Material for this task »

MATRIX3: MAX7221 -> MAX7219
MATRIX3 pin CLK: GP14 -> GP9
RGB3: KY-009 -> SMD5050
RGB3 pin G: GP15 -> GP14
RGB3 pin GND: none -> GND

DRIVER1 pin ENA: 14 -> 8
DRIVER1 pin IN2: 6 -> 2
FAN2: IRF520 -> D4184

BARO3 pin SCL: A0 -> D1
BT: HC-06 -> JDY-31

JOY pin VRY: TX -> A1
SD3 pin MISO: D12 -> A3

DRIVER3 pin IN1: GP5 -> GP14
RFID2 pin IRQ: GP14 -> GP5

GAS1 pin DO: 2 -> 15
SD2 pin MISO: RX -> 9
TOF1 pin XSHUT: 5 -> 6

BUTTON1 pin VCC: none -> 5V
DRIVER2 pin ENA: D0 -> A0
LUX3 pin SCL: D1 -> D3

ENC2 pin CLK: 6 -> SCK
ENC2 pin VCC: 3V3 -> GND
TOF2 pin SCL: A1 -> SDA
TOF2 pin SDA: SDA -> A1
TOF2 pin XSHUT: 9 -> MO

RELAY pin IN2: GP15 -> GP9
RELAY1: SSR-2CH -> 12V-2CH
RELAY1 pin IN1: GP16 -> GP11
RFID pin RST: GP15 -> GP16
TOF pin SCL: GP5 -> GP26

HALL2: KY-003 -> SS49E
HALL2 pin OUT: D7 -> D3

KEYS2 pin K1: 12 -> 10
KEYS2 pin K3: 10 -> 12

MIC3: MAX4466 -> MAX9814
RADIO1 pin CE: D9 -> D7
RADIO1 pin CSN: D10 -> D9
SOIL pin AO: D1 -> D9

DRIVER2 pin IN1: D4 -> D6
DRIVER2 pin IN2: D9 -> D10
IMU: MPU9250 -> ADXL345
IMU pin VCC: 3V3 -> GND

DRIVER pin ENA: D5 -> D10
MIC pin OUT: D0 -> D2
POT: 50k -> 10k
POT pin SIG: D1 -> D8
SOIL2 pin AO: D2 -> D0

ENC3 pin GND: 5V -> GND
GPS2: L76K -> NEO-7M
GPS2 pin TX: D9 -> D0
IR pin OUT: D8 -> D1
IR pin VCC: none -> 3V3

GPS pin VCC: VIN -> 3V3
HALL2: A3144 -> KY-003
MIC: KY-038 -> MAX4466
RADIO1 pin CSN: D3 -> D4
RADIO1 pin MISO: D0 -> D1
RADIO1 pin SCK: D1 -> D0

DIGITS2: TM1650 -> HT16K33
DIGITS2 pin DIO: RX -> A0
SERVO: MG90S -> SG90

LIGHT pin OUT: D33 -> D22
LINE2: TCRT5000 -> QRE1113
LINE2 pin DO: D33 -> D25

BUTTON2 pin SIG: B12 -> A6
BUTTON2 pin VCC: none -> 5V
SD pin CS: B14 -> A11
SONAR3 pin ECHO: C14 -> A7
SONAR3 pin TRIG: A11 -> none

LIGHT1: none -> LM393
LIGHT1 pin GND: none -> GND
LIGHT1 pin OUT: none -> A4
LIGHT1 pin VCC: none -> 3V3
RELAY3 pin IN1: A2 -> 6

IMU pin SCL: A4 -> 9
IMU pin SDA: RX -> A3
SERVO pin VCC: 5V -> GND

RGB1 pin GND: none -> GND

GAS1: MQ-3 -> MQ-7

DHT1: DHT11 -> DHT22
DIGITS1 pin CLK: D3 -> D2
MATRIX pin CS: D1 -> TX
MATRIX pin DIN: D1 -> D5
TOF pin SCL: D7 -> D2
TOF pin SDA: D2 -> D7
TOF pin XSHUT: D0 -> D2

Aim of the exercise »
Repeat all the entries word for word.

Answer area »
MATRIX3: MAX7221 -> MAX7219
MATRIX3 pin CLK: GP14 -> GP9
RGB3: KY-009 -> SMD5050
RGB3 pin G: GP15 -> GP14
RGB3 pin GND: none -> GND

DRIVER1 pin ENA: 14 -> 8
DRIVER1 pin IN2: 6 -> 2
FAN2: IRF520 -> D4184

BARO3 pin SCL: A0 -> D1
BT: HC-06 -> JDY-31

JOY pin VRY: TX -> A1
SD3 pin MISO: D12 -> A3

DRIVER3 pin IN1: GP5 -> GP14
RFID2 pin IRQ: GP14 -> GP5

GAS1 pin DO: 2 -> 15
SD2 pin MISO: RX -> 9
TOF1 pin XSHUT: 5 -> 6

BUTTON1 pin VCC: none -> 5V
DRIVER2 pin ENA: D0 -> A0
LUX3 pin SCL: D1 -> D3

ENC2 pin CLK: 6 -> SCK
ENC2 pin VCC: 3V3 -> GND
TOF2 pin SCL: A1 -> SDA
TOF2 pin SDA: SDA -> A1
TOF2 pin XSHUT: 9 -> MO

RELAY pin IN2: GP15 -> GP9
RELAY1: SSR-2CH -> 12V-2CH
RELAY1 pin IN1: GP16 -> GP11
RFID pin RST: GP15 -> GP16
TOF pin SCL: GP5 -> GP26

HALL2: KY-003 -> SS49E
HALL2 pin OUT: D7 -> D3

KEYS2 pin K1: 12 -> 10
KEYS2 pin K3: 10 -> 12

MIC3: MAX4466 -> MAX9814
RADIO1 pin CE: D9 -> D7
RADIO1 pin CSN: D10 -> D9
SOIL pin AO: D1 -> D9

DRIVER2 pin IN1: D4 -> D6
DRIVER2 pin IN2: D9 -> D10
IMU: MPU9250 -> ADXL345
IMU pin VCC: 3V3 -> GND

DRIVER pin ENA: D5 -> D10
MIC pin OUT: D0 -> D2
POT: 50k -> 10k
POT pin SIG: D1 -> D8
SOIL2 pin AO: D2 -> D0

ENC3 pin GND: 5V -> GND
GPS2: L76K -> NEO-7M
GPS2 pin TX: D9 -> D0
IR pin OUT: D8 -> D1
IR pin VCC: none -> 3V3

GPS pin VCC: VIN -> 3V3
HALL2: A3144 -> KY-003
MIC: KY-038 -> MAX4466
RADIO1 pin CSN: D3 -> D4
RADIO1 pin MISO: D0 -> D1
RADIO1 pin SCK: D1 -> D0

DIGITS2: TM1650 -> HT16K33
DIGITS2 pin DIO: RX -> A0
SERVO: MG90S -> SG90

LIGHT pin OUT: D33 -> D22
LINE2: TCRT5000 -> QRE1113
LINE2 pin DO: D33 -> D25

BUTTON2 pin SIG: B12 -> A6
BUTTON2 pin VCC: none -> 5V
SD pin CS: B14 -> A11
SONAR3 pin ECHO: C14 -> A7
SONAR3 pin TRIG: A11 -> none

LIGHT1: none -> LM393
LIGHT1 pin GND: none -> GND
LIGHT1 pin OUT: none -> A4
LIGHT1 pin VCC: none -> 3V3
RELAY3 pin IN1: A2 -> 6

IMU pin SCL: A4 -> 9
IMU pin SDA: RX -> A3
SERVO pin VCC: 5V -> GND

RGB1 pin GND: none -> GND

GAS1: MQ-3 -> MQ-7

DHT1: DHT11 -> DHT22
DIGITS1 pin CLK: D3 -> D2
MATRIX pin CS: D1 -> TX
MATRIX pin DIN: D1 -> D5
TOF pin SCL: D7 -> D2
TOF pin SDA: D2 -> D7
TOF pin XSHUT: D0 -> D2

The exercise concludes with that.